[Object state comparisons]
────────────────

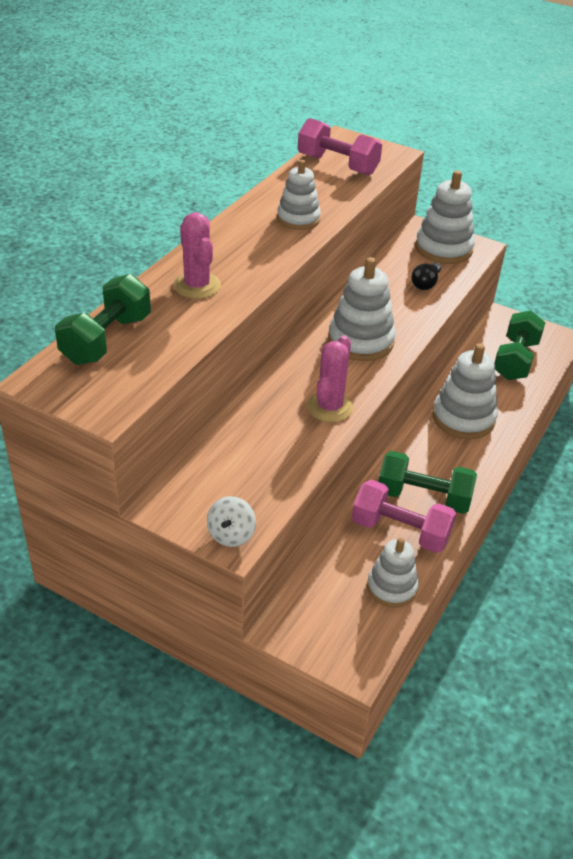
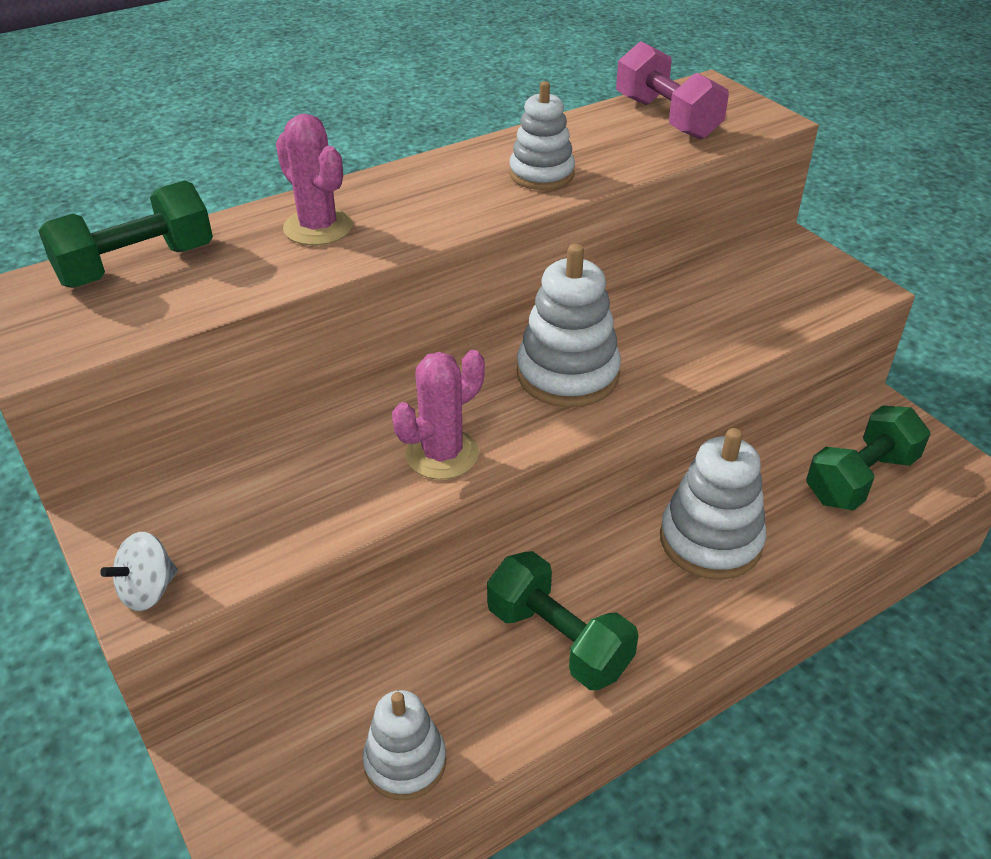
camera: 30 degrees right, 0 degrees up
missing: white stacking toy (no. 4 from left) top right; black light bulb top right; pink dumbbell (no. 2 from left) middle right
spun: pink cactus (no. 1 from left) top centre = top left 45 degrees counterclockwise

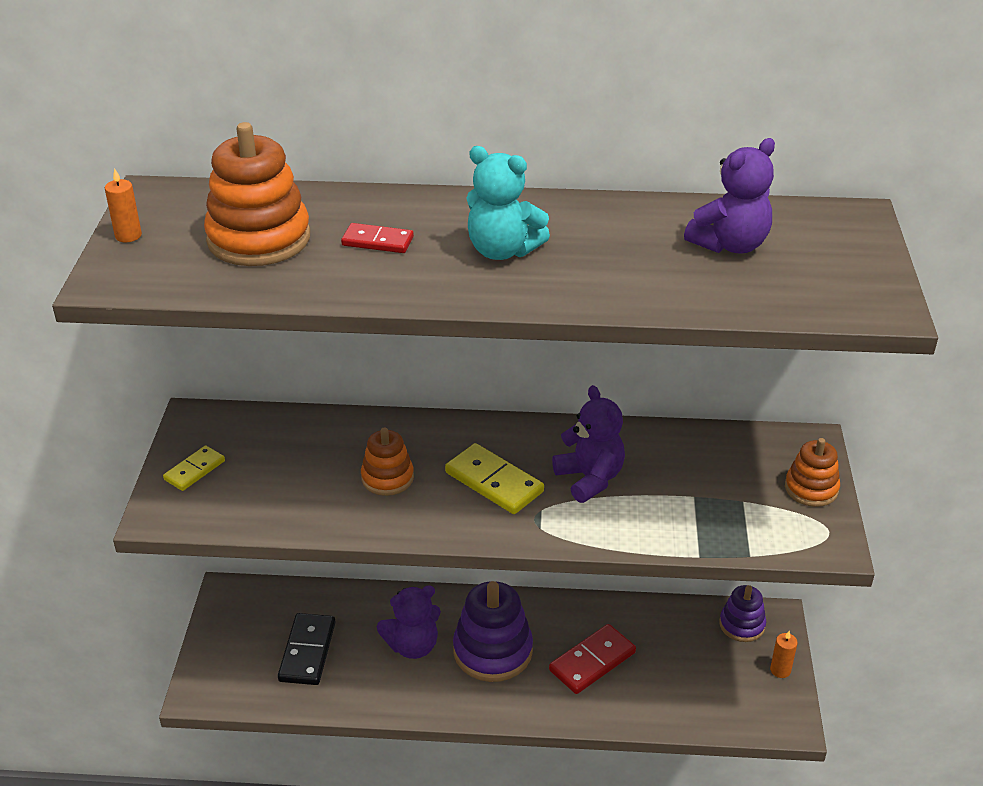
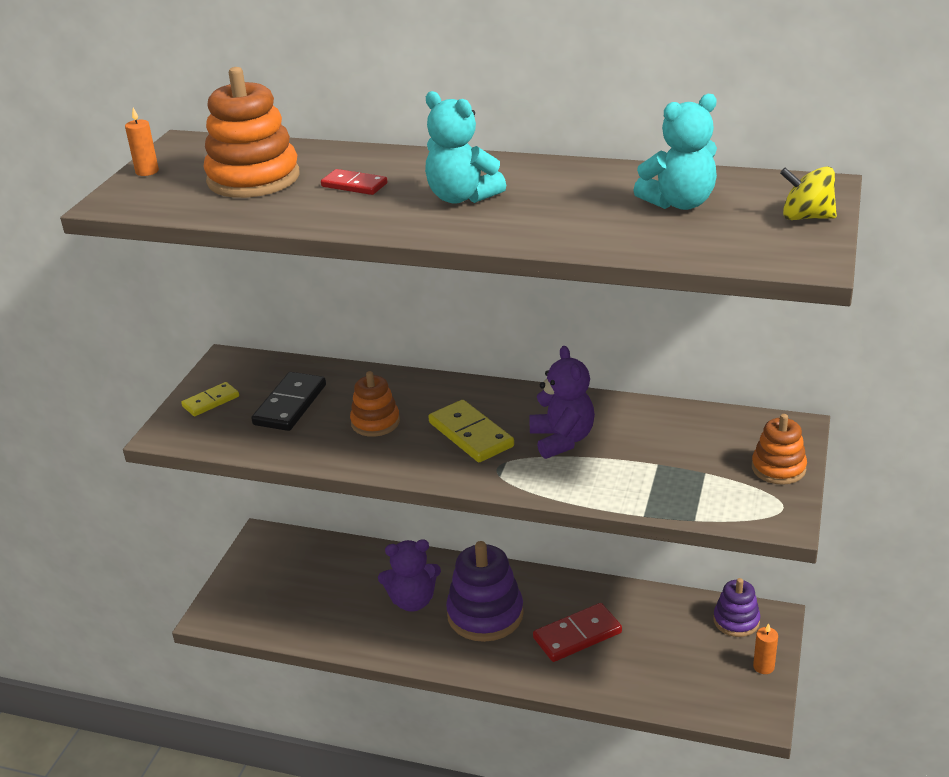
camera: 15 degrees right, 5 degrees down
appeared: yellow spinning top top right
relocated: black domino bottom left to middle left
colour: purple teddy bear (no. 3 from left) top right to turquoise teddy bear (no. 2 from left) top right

────────────────

▸ **YOUR INSTRUCTIONS**
Your copy should match the records above exactly, except that it contains no pictures.

▸ **REPLY**
camera: 30 degrees right, 0 degrees up
missing: white stacking toy (no. 4 from left) top right; black light bulb top right; pink dumbbell (no. 2 from left) middle right
spun: pink cactus (no. 1 from left) top centre = top left 45 degrees counterclockwise

camera: 15 degrees right, 5 degrees down
appeared: yellow spinning top top right
relocated: black domino bottom left to middle left
colour: purple teddy bear (no. 3 from left) top right to turquoise teddy bear (no. 2 from left) top right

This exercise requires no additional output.